--- START ---
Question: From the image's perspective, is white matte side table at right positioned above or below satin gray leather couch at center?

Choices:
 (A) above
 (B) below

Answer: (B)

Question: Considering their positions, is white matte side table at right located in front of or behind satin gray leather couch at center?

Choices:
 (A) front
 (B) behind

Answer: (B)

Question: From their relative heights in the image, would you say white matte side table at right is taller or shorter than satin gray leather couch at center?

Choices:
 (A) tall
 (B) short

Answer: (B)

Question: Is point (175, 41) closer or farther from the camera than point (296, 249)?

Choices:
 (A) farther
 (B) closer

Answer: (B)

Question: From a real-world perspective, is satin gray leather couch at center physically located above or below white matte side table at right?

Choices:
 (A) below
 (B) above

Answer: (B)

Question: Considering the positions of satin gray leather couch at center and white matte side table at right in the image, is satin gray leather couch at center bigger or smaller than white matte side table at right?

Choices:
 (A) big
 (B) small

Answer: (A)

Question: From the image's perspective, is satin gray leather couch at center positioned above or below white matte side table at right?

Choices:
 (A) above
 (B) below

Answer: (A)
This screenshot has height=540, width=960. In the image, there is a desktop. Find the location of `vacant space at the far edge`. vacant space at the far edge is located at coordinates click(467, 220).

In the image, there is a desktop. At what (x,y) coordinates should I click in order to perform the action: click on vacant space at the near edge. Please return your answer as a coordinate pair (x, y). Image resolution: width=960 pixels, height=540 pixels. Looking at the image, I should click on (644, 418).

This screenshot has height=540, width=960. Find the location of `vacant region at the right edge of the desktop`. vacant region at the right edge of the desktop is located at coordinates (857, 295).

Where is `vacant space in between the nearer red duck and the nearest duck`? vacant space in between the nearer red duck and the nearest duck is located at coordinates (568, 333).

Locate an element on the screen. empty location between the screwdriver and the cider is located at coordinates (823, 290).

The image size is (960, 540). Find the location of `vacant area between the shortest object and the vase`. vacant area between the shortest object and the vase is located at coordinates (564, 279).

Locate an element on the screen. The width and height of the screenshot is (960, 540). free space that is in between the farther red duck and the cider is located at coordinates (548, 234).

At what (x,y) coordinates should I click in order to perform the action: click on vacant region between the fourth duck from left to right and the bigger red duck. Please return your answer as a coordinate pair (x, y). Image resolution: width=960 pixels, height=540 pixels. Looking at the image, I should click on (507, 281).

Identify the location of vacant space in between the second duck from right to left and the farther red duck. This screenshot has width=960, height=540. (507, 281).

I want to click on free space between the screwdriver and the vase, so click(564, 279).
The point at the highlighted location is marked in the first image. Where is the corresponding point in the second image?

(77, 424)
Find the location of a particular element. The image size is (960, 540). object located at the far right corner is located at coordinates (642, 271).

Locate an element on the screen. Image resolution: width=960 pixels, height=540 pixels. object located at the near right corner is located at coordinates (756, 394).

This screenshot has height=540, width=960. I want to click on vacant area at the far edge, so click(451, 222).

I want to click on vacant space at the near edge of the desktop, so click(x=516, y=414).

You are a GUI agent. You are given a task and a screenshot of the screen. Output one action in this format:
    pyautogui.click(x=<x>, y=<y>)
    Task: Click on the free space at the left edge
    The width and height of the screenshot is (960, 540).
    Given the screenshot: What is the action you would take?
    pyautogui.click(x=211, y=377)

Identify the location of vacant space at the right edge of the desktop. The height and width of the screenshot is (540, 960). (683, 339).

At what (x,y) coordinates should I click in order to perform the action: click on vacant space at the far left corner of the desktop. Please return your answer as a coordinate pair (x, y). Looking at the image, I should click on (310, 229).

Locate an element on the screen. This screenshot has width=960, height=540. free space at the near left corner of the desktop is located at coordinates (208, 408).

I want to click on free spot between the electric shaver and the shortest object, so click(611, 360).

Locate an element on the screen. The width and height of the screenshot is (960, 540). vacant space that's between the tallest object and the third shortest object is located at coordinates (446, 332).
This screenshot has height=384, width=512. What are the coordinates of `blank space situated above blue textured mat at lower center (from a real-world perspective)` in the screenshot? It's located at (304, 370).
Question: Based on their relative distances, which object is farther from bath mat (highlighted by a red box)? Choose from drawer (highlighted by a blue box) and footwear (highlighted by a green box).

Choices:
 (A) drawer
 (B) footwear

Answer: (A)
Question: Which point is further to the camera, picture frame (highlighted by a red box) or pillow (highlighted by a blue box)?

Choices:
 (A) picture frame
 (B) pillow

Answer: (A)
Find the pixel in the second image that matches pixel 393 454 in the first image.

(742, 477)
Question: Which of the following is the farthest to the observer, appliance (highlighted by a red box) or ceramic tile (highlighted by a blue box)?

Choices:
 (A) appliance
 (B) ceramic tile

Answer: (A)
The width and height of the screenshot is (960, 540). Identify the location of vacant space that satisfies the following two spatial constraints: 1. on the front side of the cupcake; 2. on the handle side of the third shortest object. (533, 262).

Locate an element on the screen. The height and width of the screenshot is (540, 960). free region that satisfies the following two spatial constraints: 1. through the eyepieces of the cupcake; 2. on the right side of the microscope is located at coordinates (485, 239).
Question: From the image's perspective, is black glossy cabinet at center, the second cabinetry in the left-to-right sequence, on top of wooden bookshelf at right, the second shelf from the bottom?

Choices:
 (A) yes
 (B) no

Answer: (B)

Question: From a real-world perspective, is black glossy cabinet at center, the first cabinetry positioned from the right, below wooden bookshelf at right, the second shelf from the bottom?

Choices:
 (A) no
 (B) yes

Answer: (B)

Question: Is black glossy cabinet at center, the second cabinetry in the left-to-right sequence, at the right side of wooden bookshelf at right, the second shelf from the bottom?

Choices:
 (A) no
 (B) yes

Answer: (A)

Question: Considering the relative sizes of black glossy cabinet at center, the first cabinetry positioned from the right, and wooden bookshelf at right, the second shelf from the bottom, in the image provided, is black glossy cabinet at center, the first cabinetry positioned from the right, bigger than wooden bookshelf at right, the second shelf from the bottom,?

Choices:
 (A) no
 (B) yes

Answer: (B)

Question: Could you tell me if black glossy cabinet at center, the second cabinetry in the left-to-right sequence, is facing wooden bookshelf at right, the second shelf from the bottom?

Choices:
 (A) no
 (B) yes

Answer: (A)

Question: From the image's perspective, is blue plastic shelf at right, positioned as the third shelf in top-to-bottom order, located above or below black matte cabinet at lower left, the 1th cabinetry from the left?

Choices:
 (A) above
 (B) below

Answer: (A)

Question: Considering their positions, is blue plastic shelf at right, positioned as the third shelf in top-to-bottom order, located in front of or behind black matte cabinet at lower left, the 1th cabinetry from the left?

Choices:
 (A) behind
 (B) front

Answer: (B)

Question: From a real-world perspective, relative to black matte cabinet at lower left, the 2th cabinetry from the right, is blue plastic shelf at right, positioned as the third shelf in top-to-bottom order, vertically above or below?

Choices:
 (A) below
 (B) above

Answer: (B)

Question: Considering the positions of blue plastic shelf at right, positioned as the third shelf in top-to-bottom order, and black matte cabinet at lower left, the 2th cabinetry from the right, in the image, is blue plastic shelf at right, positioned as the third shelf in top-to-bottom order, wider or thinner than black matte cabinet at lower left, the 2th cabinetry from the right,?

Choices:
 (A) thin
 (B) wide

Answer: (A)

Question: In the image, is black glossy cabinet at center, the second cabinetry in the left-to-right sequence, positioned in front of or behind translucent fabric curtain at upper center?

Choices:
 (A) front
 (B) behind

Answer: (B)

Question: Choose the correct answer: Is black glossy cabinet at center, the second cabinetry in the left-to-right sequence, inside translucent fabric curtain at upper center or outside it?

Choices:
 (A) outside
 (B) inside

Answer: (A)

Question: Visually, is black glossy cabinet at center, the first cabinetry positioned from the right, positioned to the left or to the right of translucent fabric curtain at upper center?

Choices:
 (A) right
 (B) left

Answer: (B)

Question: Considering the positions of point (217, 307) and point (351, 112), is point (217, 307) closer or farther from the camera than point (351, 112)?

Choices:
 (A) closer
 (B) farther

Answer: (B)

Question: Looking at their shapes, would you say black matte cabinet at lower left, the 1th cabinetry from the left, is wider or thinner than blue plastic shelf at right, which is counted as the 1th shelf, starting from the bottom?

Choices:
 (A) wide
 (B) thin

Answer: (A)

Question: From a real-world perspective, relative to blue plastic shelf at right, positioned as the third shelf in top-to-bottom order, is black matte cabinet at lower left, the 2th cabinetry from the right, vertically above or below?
--- END ---
§ **GIVEN TASK**
Reproduce the data word for word, from its first line down through the line that contains "This screenshot has height=540, width=960. In".

§ **RESULT**
Question: From the image's perspective, is white matte side table at right positioned above or below satin gray leather couch at center?

Choices:
 (A) above
 (B) below

Answer: (B)

Question: Considering their positions, is white matte side table at right located in front of or behind satin gray leather couch at center?

Choices:
 (A) front
 (B) behind

Answer: (B)

Question: From their relative heights in the image, would you say white matte side table at right is taller or shorter than satin gray leather couch at center?

Choices:
 (A) tall
 (B) short

Answer: (B)

Question: Is point (175, 41) closer or farther from the camera than point (296, 249)?

Choices:
 (A) farther
 (B) closer

Answer: (B)

Question: From a real-world perspective, is satin gray leather couch at center physically located above or below white matte side table at right?

Choices:
 (A) below
 (B) above

Answer: (B)

Question: Considering the positions of satin gray leather couch at center and white matte side table at right in the image, is satin gray leather couch at center bigger or smaller than white matte side table at right?

Choices:
 (A) big
 (B) small

Answer: (A)

Question: From the image's perspective, is satin gray leather couch at center positioned above or below white matte side table at right?

Choices:
 (A) above
 (B) below

Answer: (A)
This screenshot has height=540, width=960. In the image, there is a desktop. Find the location of `vacant space at the far edge`. vacant space at the far edge is located at coordinates click(467, 220).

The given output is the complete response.